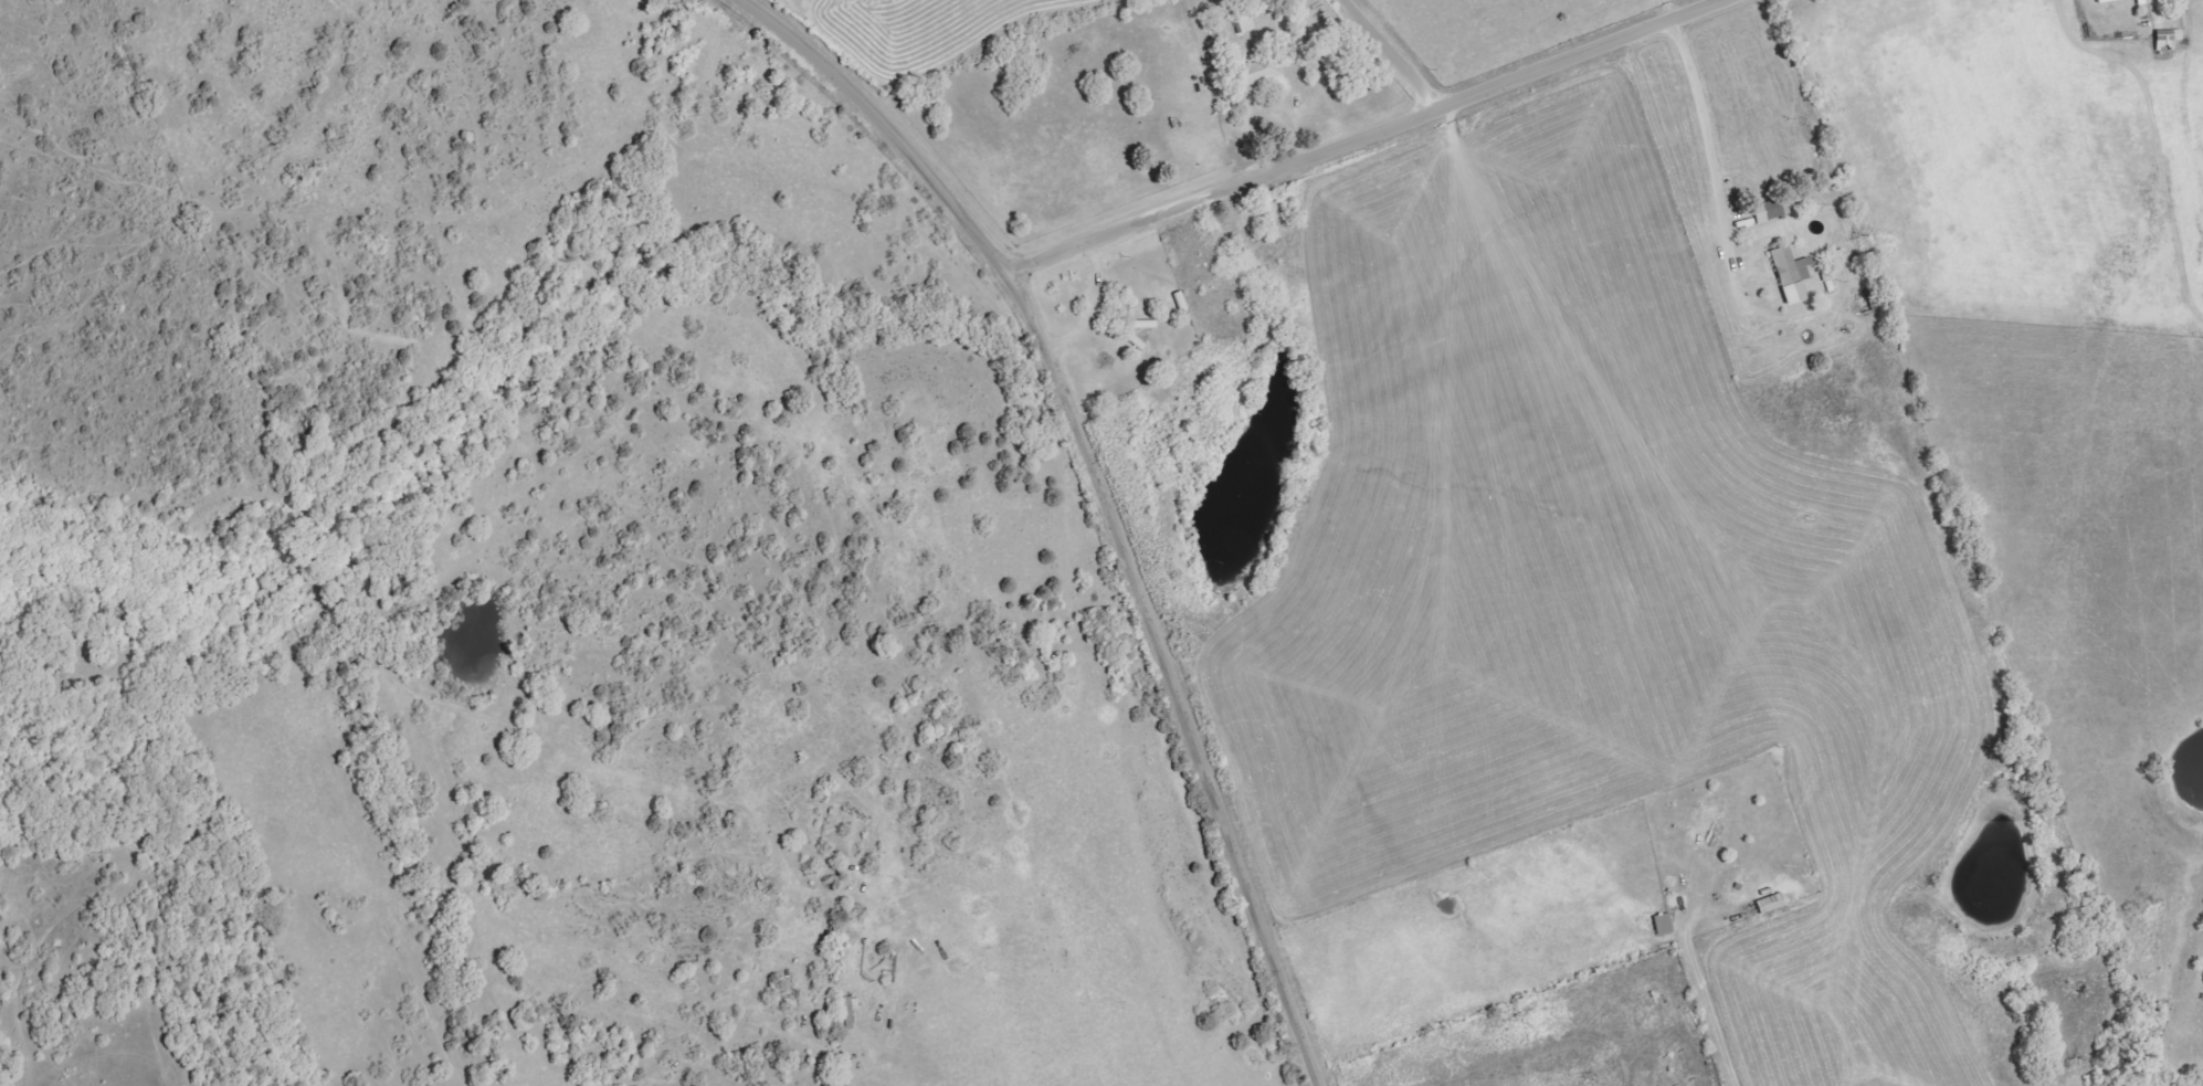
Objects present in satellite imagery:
building: (2107, 1)
building: (2145, 2)
building: (2169, 39)
road: (1387, 56)
building: (1258, 72)
road: (1389, 129)
road: (1713, 175)
road: (1030, 265)
building: (1793, 273)
road: (1094, 307)
road: (1098, 500)
building: (1773, 903)
building: (1665, 924)
road: (1700, 977)

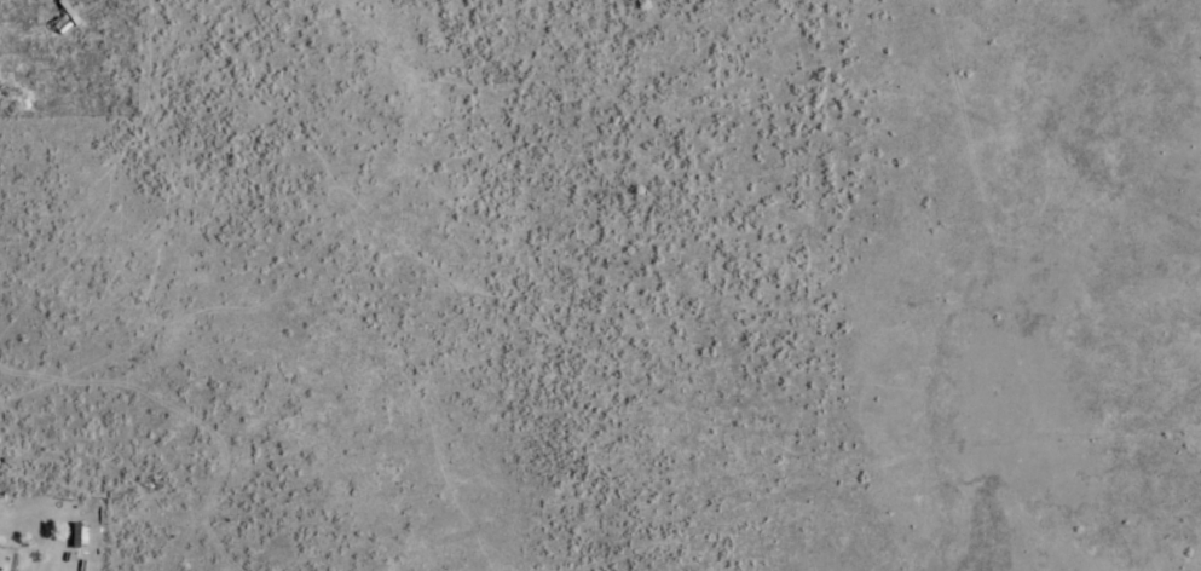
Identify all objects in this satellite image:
building: (80, 534)

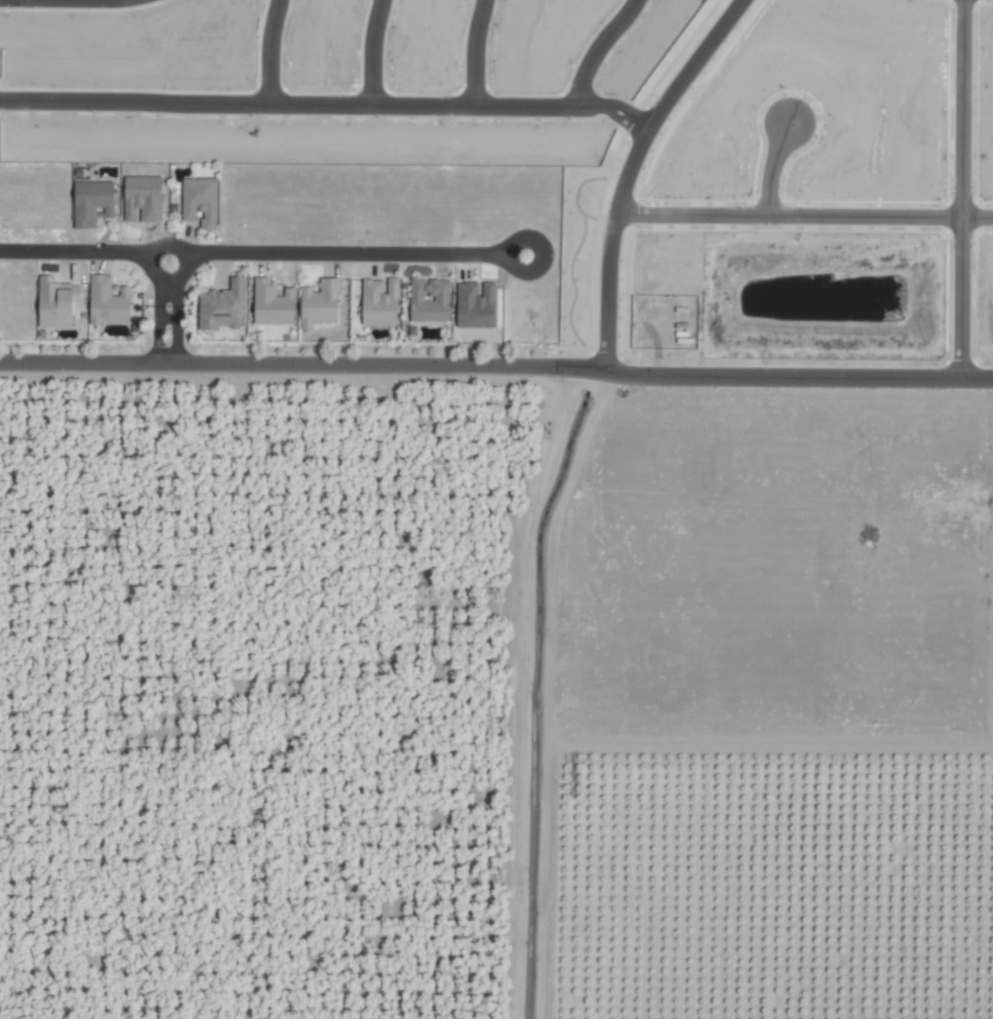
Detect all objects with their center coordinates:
road: (20, 0)
road: (267, 52)
road: (371, 52)
road: (596, 52)
road: (472, 53)
road: (323, 105)
road: (626, 170)
road: (959, 190)
building: (200, 202)
building: (93, 203)
road: (802, 218)
road: (158, 248)
road: (74, 253)
road: (542, 253)
road: (342, 256)
building: (109, 300)
building: (430, 300)
building: (380, 302)
building: (55, 303)
building: (321, 303)
building: (273, 304)
building: (224, 306)
road: (156, 324)
road: (178, 324)
road: (496, 368)
crop: (495, 701)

::::

:: Exercise description ::
Each entry above should be copied word for word, with the images omitted.

:: Solution below ::
Objects present in satellite imagery:
building: (2107, 1)
building: (2145, 2)
building: (2169, 39)
road: (1387, 56)
building: (1258, 72)
road: (1389, 129)
road: (1713, 175)
road: (1030, 265)
building: (1793, 273)
road: (1094, 307)
road: (1098, 500)
building: (1773, 903)
building: (1665, 924)
road: (1700, 977)

Identify all objects in this satellite image:
building: (80, 534)

Detect all objects with their center coordinates:
road: (20, 0)
road: (267, 52)
road: (371, 52)
road: (596, 52)
road: (472, 53)
road: (323, 105)
road: (626, 170)
road: (959, 190)
building: (200, 202)
building: (93, 203)
road: (802, 218)
road: (158, 248)
road: (74, 253)
road: (542, 253)
road: (342, 256)
building: (109, 300)
building: (430, 300)
building: (380, 302)
building: (55, 303)
building: (321, 303)
building: (273, 304)
building: (224, 306)
road: (156, 324)
road: (178, 324)
road: (496, 368)
crop: (495, 701)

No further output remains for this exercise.